(Stored dataset items)
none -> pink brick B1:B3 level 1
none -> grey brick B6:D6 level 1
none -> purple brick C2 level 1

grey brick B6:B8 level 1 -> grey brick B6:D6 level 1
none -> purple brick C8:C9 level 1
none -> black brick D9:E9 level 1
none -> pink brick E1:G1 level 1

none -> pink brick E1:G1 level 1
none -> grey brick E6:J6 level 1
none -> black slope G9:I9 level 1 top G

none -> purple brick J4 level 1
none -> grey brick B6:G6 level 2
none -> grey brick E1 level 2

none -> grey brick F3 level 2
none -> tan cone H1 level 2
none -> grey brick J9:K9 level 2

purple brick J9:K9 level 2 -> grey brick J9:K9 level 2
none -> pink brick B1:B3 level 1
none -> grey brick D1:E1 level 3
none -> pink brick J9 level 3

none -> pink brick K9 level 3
==
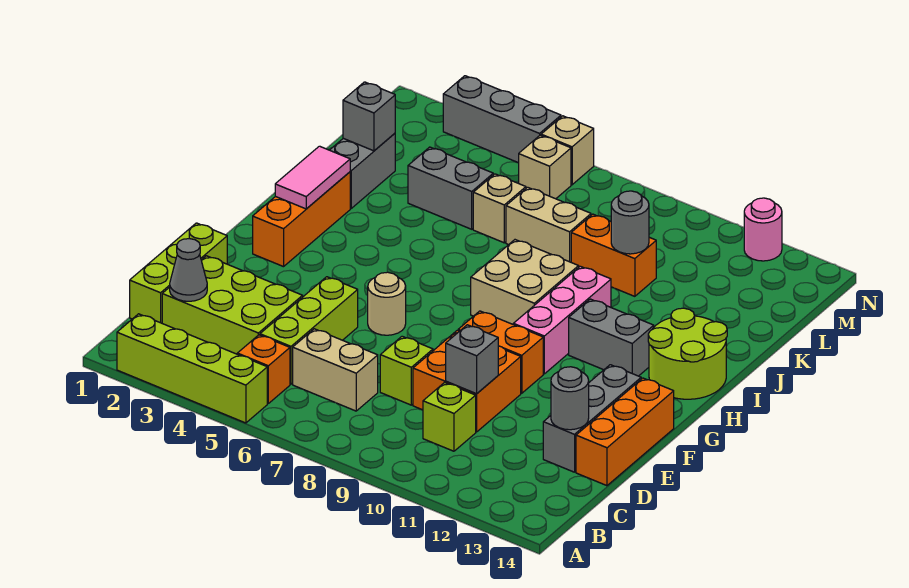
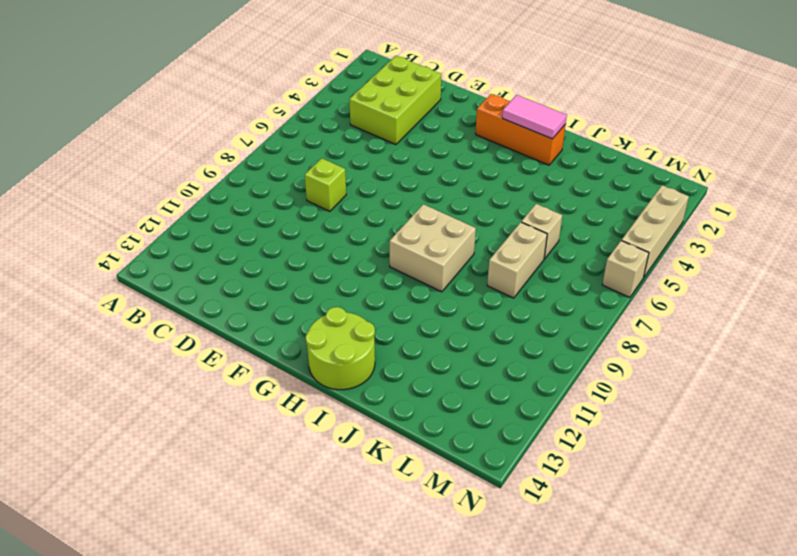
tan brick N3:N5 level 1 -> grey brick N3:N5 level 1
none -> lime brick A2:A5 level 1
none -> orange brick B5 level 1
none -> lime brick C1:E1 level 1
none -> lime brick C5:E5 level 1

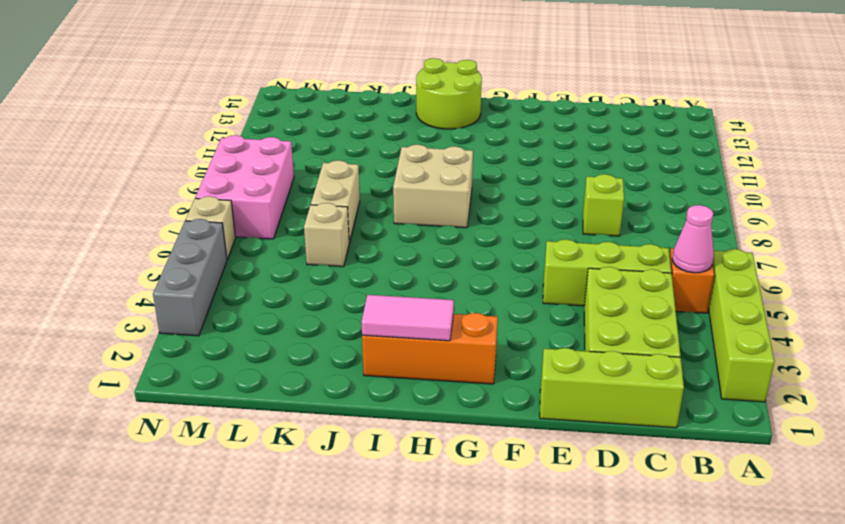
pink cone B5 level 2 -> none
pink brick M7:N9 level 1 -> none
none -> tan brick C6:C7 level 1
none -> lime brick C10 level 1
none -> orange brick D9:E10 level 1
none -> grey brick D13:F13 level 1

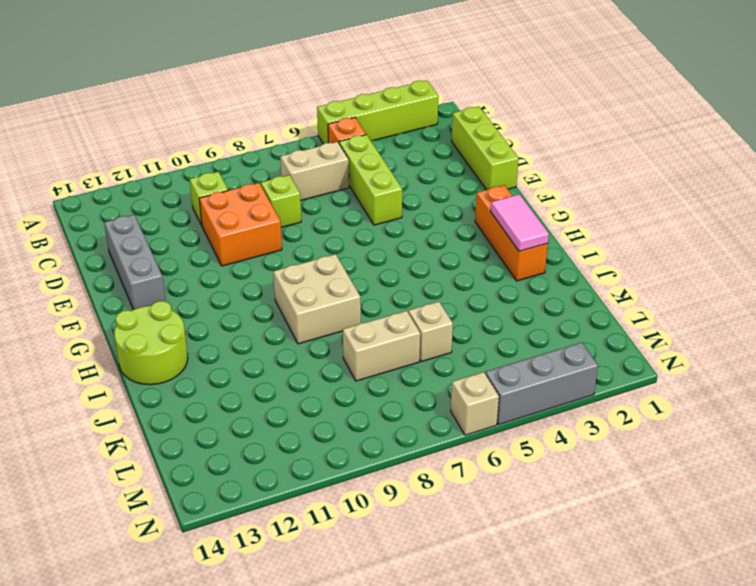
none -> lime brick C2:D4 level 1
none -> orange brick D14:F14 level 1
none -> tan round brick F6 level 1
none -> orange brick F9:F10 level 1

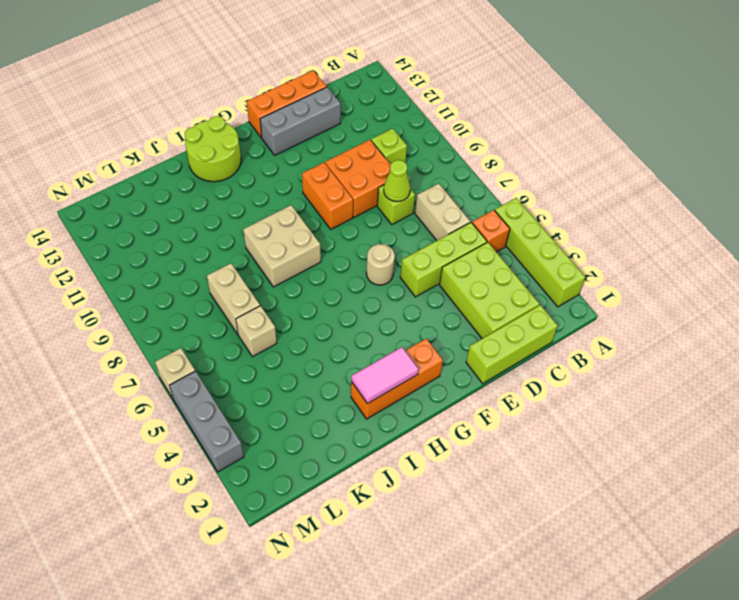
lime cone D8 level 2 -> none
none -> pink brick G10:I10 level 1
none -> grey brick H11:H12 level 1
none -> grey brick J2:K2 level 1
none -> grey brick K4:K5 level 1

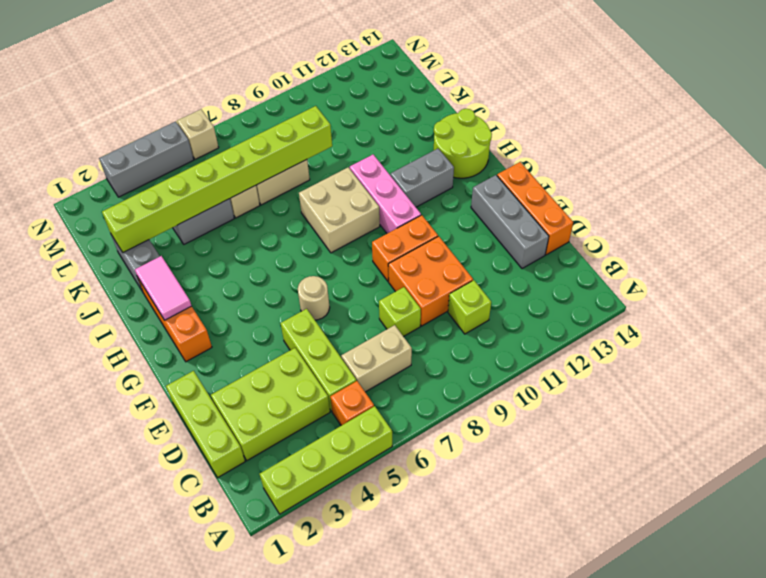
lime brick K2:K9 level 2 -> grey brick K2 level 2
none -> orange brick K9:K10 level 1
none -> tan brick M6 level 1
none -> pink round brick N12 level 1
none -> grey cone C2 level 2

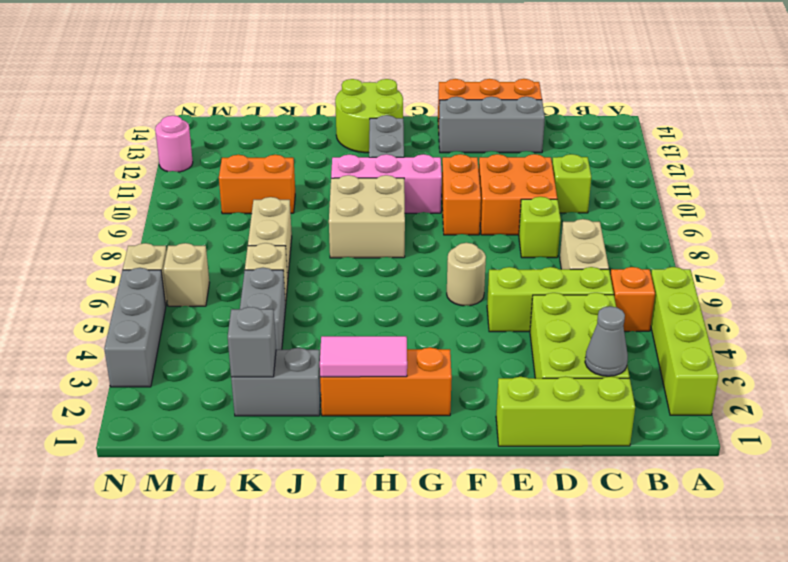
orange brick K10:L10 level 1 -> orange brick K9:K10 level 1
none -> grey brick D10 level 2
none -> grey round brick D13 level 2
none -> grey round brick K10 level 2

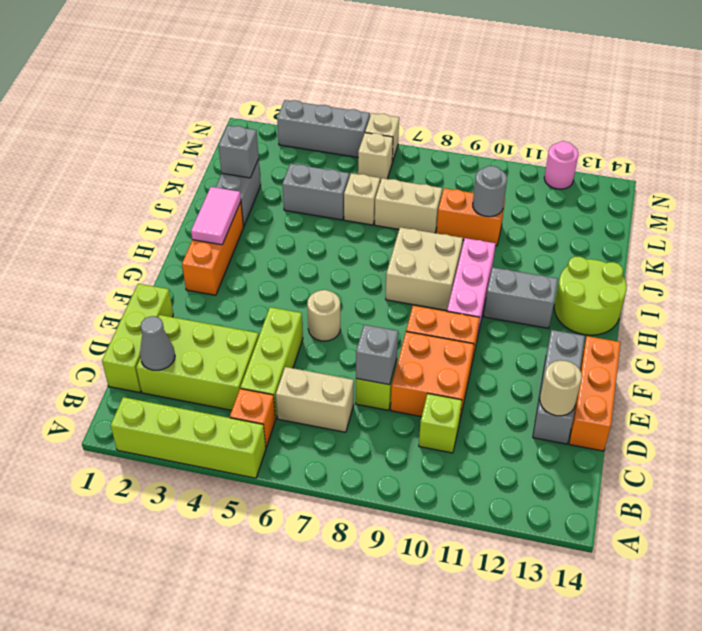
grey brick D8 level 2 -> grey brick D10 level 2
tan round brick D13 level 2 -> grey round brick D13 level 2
--
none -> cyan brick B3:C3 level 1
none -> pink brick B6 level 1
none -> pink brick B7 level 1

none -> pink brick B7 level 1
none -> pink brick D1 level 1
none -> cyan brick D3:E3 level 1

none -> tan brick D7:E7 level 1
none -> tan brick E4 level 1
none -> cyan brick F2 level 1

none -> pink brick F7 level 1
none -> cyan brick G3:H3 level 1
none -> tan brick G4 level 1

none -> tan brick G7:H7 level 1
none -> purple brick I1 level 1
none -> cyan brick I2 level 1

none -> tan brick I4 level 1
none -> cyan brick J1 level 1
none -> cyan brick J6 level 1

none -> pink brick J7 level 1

TRY IT =>
Whenever the string "lime" shows up in a line of the records, copy that line.

RESPONSE AREA =>
none -> lime brick A2:A5 level 1
none -> lime brick C1:E1 level 1
none -> lime brick C5:E5 level 1
none -> lime brick C10 level 1
none -> lime brick C2:D4 level 1
lime cone D8 level 2 -> none
lime brick K2:K9 level 2 -> grey brick K2 level 2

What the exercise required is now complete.